> WHAT THE TASK ASKS: Retype the material exactly, ending with the line containing "none -> green brick A1:A2 level 2".

> INFORMATION SUPPLIED:

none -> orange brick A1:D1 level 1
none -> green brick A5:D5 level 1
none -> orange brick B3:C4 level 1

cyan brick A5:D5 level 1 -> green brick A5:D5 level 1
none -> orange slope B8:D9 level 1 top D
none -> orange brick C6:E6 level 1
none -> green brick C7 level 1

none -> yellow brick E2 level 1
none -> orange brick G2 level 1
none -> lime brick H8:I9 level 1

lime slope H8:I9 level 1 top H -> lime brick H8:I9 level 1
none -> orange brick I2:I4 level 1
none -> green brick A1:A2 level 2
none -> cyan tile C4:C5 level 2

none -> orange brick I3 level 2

> OUTPUT FOR THIS EXERCISE:
none -> orange brick A1:D1 level 1
none -> green brick A5:D5 level 1
none -> orange brick B3:C4 level 1

cyan brick A5:D5 level 1 -> green brick A5:D5 level 1
none -> orange slope B8:D9 level 1 top D
none -> orange brick C6:E6 level 1
none -> green brick C7 level 1

none -> yellow brick E2 level 1
none -> orange brick G2 level 1
none -> lime brick H8:I9 level 1

lime slope H8:I9 level 1 top H -> lime brick H8:I9 level 1
none -> orange brick I2:I4 level 1
none -> green brick A1:A2 level 2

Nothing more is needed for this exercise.